[EXTRACTED ENTRIES]

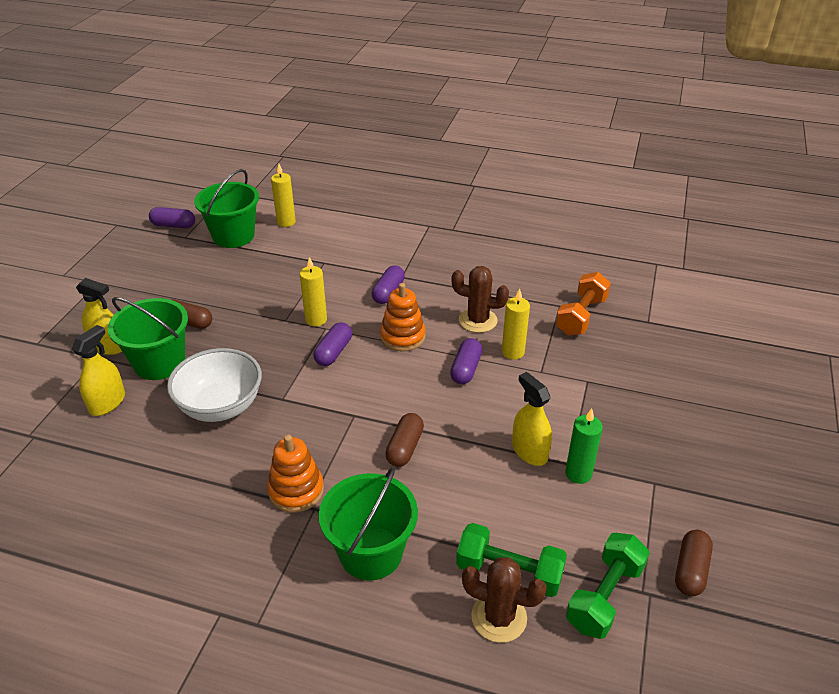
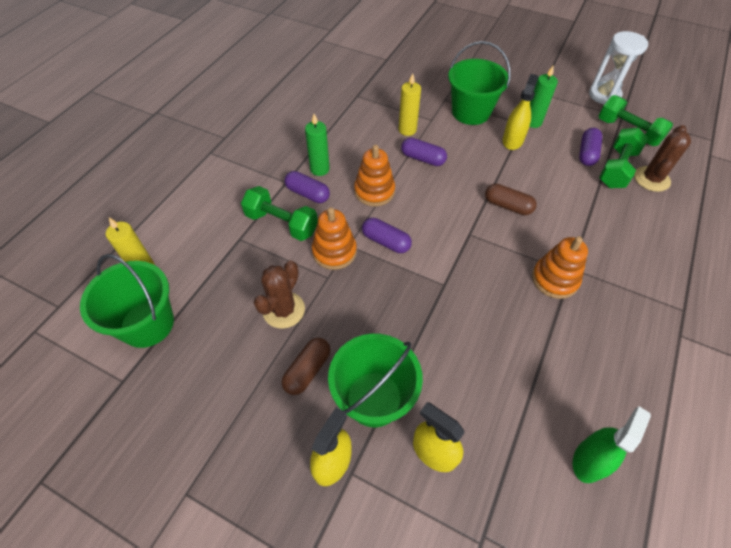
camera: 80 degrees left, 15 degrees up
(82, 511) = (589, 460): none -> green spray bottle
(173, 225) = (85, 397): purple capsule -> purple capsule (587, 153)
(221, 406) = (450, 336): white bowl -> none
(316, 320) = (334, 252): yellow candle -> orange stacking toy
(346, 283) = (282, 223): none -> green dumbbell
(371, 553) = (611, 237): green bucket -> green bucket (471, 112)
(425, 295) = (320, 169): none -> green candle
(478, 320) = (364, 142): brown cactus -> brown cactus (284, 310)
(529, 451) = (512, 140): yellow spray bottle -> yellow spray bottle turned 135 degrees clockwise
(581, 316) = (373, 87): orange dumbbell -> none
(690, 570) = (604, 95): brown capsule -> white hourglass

[/EXTRACTED ENTRIES]

**EXERCISE DETAILS:** Scan the data for the word "white" and copy every line where it shows up.

**OUTPUT BELOW:**
(221, 406) = (450, 336): white bowl -> none
(690, 570) = (604, 95): brown capsule -> white hourglass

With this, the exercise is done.